▶ [INPUT RECORDS]

________________________________________

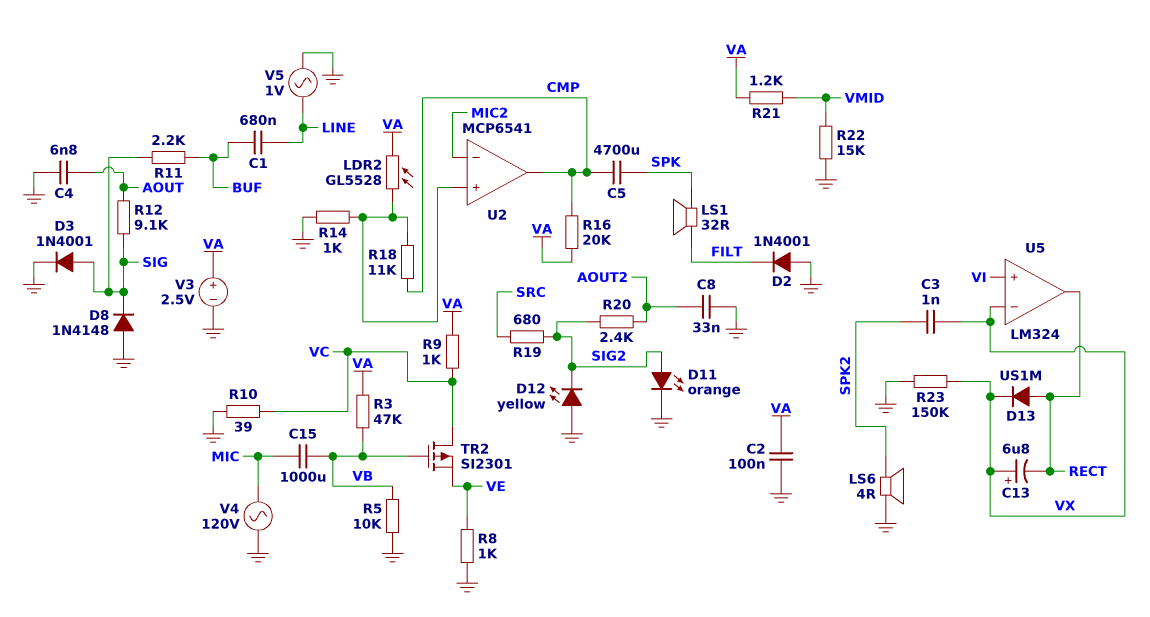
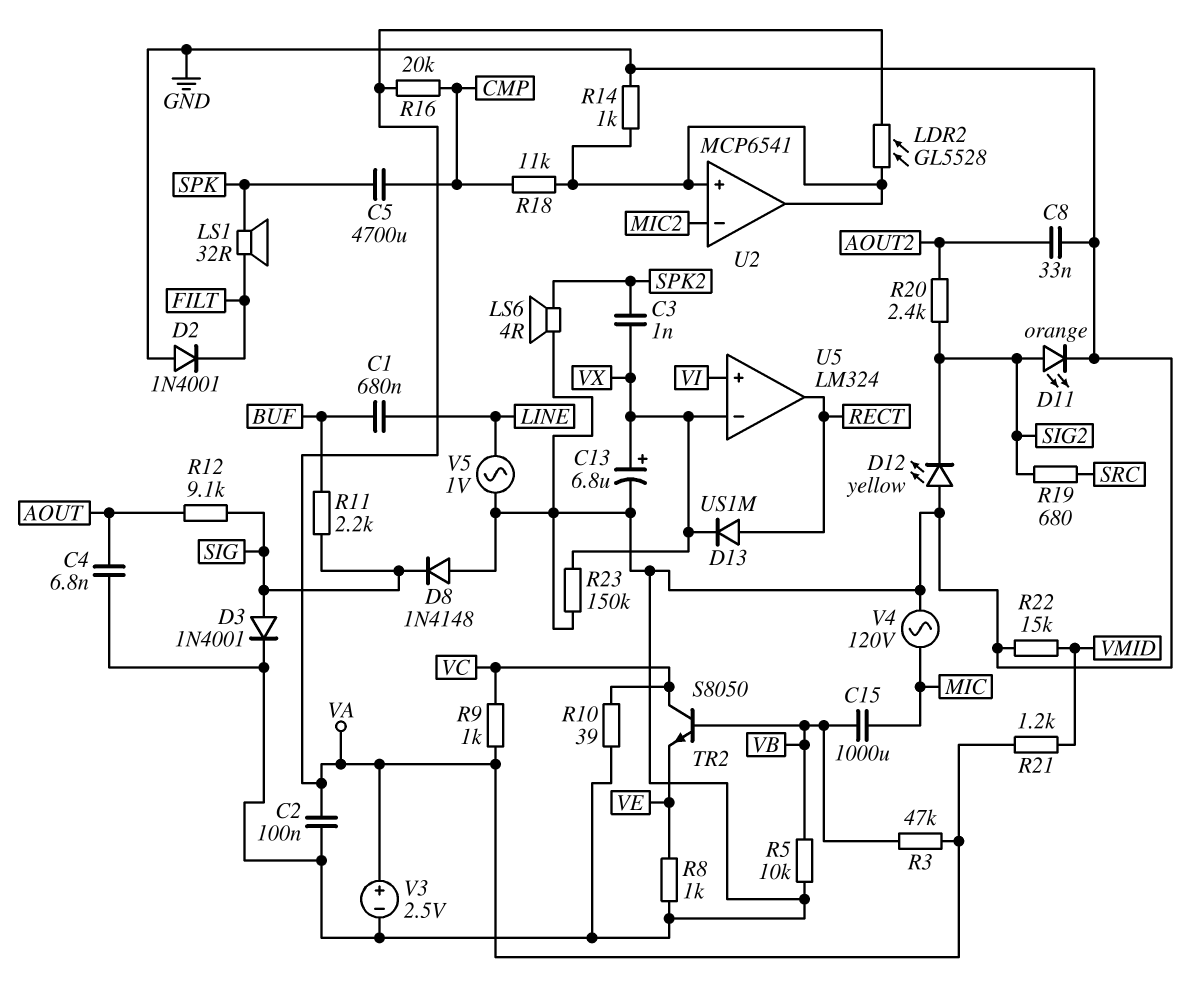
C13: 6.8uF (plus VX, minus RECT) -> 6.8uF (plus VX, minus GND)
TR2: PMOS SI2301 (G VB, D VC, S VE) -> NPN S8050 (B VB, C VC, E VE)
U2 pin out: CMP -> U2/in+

________________________________________

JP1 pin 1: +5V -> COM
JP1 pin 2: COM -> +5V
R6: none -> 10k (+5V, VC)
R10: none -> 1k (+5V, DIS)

________________________________________

▶ [WHAT IS EXPECTED] Referring to the material above, set down exactly the lines between the line with "C13: 6.8uF (plus" and the line with "U2 pin out: CMP -> U2/in+", inclusive, and no other lines.

▶ [ANSWER SECTION]
C13: 6.8uF (plus VX, minus RECT) -> 6.8uF (plus VX, minus GND)
TR2: PMOS SI2301 (G VB, D VC, S VE) -> NPN S8050 (B VB, C VC, E VE)
U2 pin out: CMP -> U2/in+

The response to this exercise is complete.